__Assignment__. From the material below, pull each line containing the string "plus".

--- Records provided Enclosed Below ---

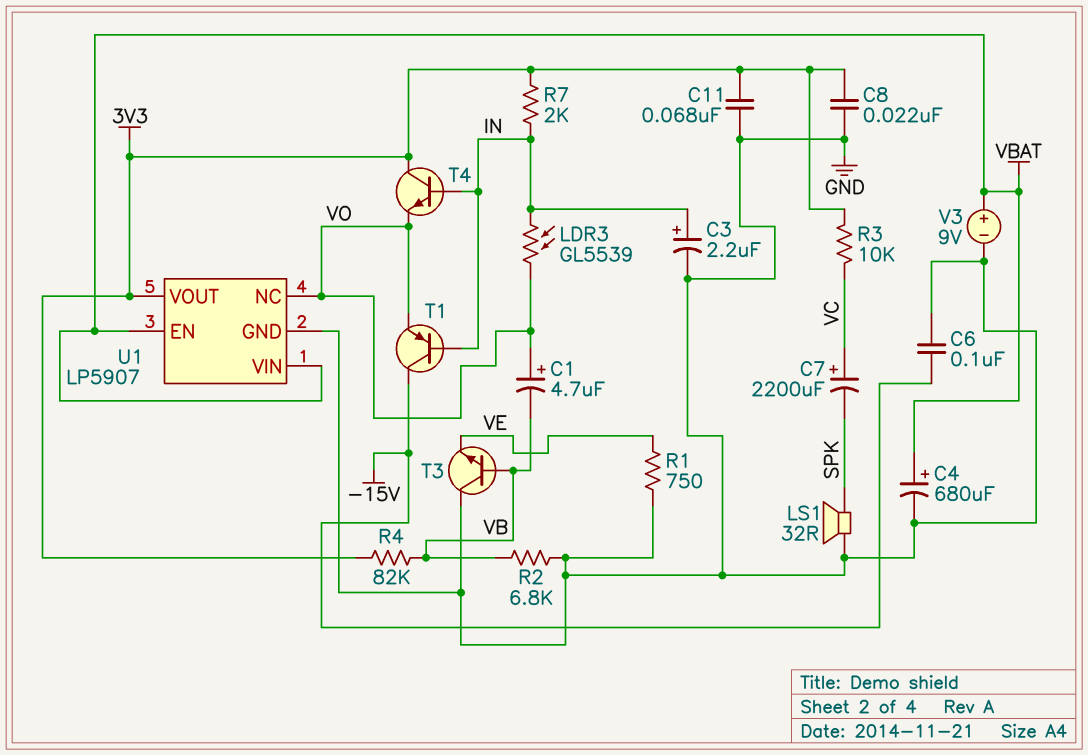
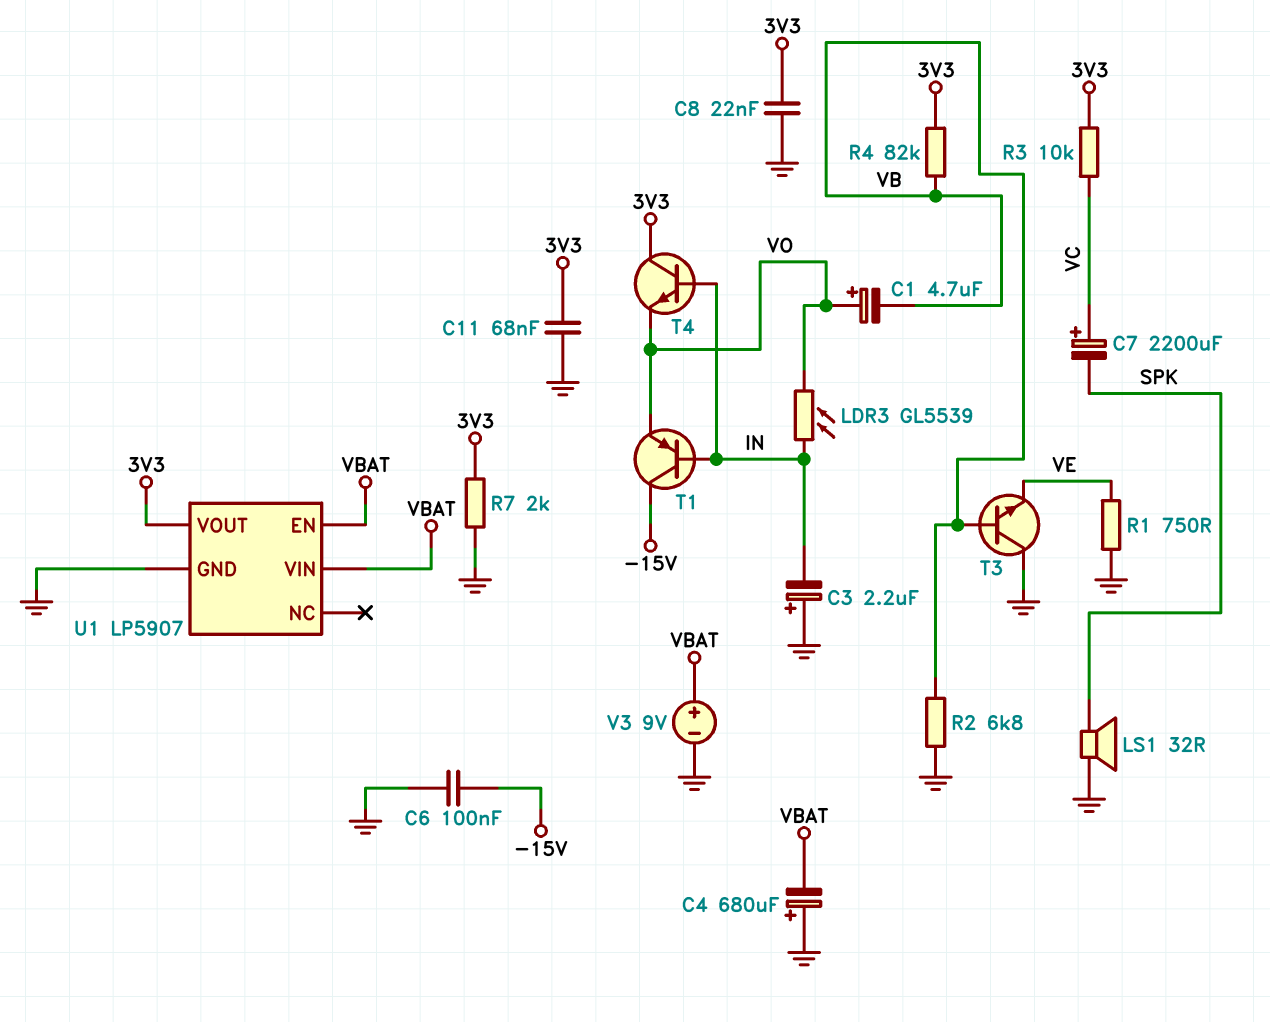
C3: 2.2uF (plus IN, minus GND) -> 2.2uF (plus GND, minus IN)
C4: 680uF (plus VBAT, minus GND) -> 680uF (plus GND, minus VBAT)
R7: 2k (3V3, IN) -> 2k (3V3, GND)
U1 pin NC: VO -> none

--- End of Enclosed Records provided ---
--- Records provided Enclosed Below ---

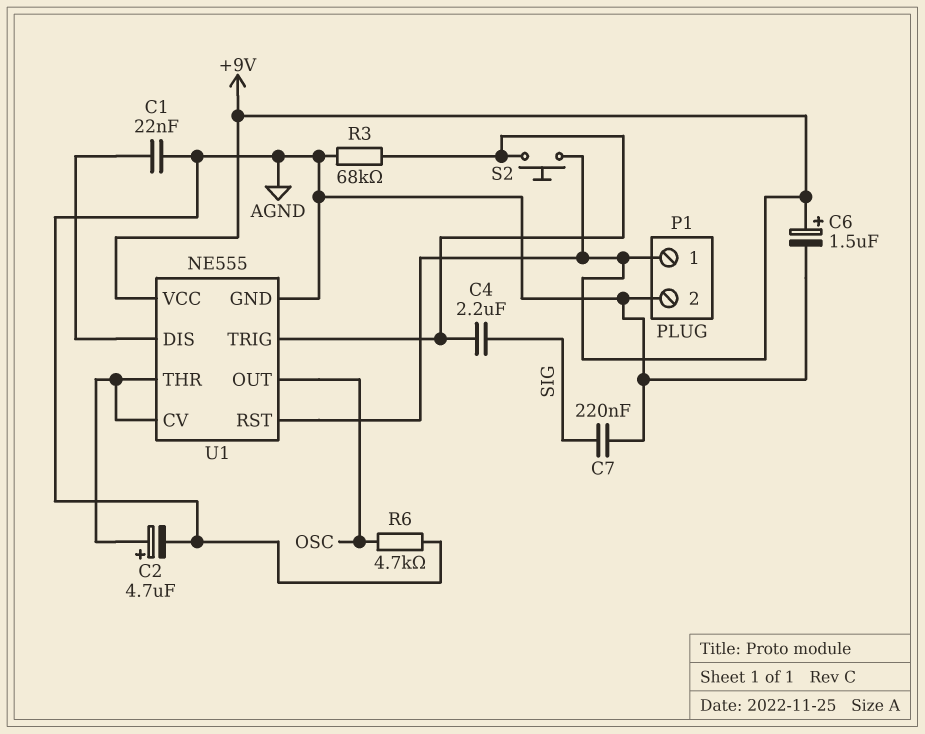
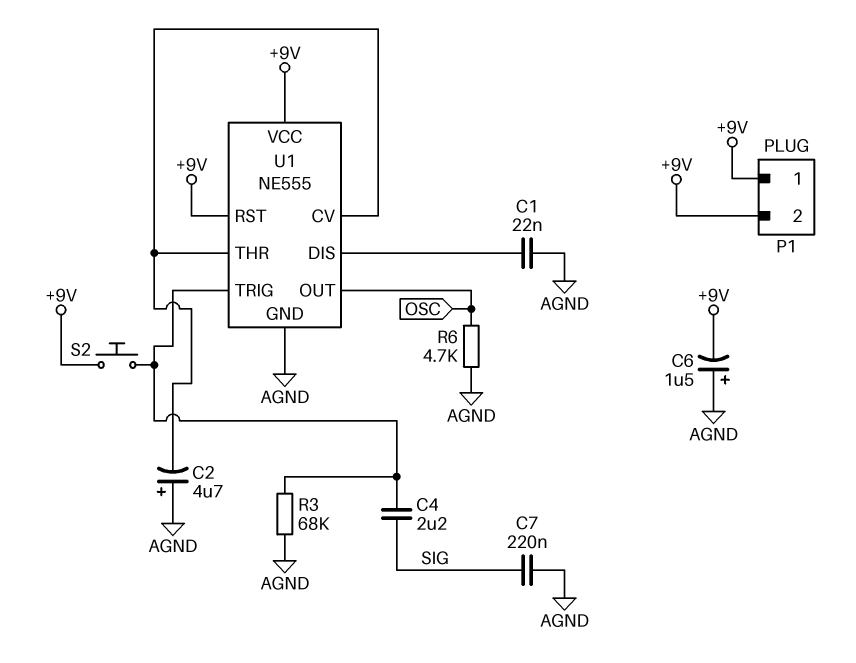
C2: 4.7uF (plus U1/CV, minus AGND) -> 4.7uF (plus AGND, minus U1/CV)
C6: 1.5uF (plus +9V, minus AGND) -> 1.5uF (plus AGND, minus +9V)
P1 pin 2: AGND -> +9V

--- End of Enclosed Records provided ---
--- Records provided Enclosed Below ---

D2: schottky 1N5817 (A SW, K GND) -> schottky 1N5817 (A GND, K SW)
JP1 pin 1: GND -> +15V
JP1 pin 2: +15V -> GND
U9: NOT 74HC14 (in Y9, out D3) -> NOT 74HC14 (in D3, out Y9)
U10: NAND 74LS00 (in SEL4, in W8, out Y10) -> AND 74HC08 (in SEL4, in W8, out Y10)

--- End of Enclosed Records provided ---

__Result__.
C3: 2.2uF (plus IN, minus GND) -> 2.2uF (plus GND, minus IN)
C4: 680uF (plus VBAT, minus GND) -> 680uF (plus GND, minus VBAT)
C2: 4.7uF (plus U1/CV, minus AGND) -> 4.7uF (plus AGND, minus U1/CV)
C6: 1.5uF (plus +9V, minus AGND) -> 1.5uF (plus AGND, minus +9V)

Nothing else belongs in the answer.